__Task details__
Every line below must be reproduced exactly; no pictures are to be included.

+++ Given information

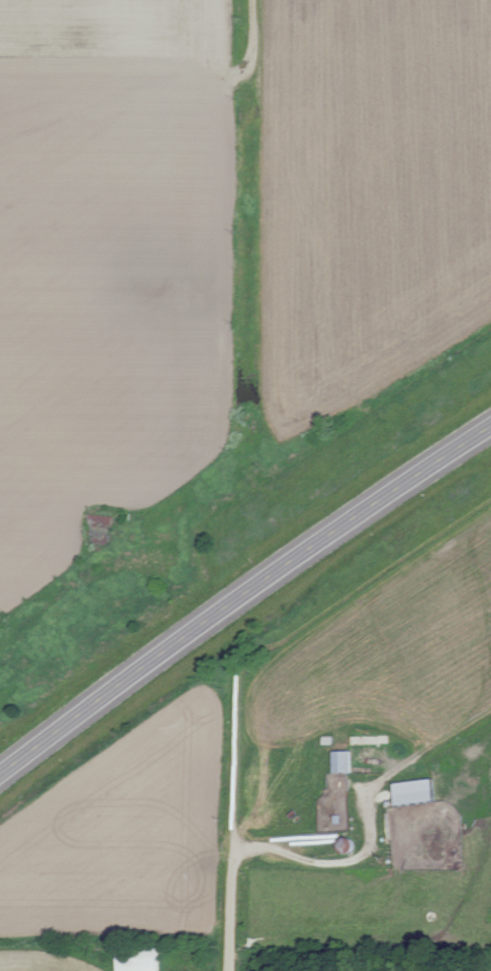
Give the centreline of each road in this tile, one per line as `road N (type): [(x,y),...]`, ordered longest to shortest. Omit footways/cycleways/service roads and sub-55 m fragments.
road 1 (primary): [(0,777),(234,599),(490,432)]
road 2 (residential): [(230,453),(231,80),(253,72),(254,0)]
road 3 (residential): [(232,970),(235,862),(327,818),(490,716)]

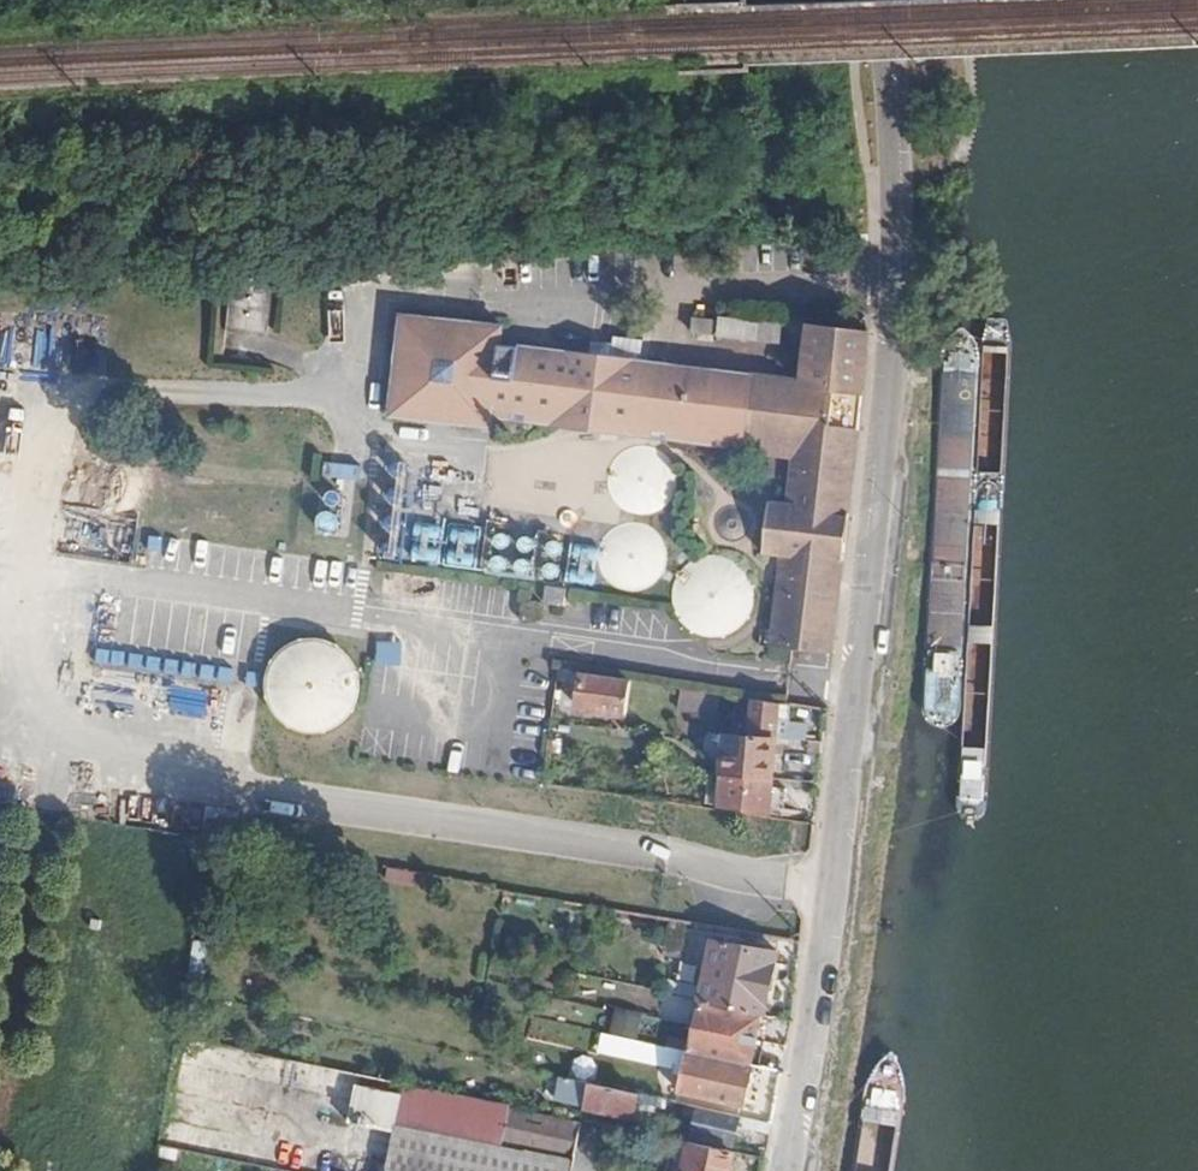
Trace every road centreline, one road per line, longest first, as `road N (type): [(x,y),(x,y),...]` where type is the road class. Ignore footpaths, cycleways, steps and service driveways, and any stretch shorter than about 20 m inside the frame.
road 1 (residential): [(786,1170),(833,887),(887,420),(895,316),(887,0)]
road 2 (track): [(116,757),(337,809),(658,852),(833,887)]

++++++

__Result of this exercise__
Give the centreline of each road in this tile, one per line as `road N (type): [(x,y),...]`, ordered longest to shortest. Omit footways/cycleways/service roads and sub-55 m fragments.
road 1 (primary): [(0,777),(234,599),(490,432)]
road 2 (residential): [(230,453),(231,80),(253,72),(254,0)]
road 3 (residential): [(232,970),(235,862),(327,818),(490,716)]

Trace every road centreline, one road per line, longest first, as `road N (type): [(x,y),(x,y),...]` where type is the road class. Ignore footpaths, cycleways, steps and service driveways, and any stretch shorter than about 20 m inside the frame.
road 1 (residential): [(786,1170),(833,887),(887,420),(895,316),(887,0)]
road 2 (track): [(116,757),(337,809),(658,852),(833,887)]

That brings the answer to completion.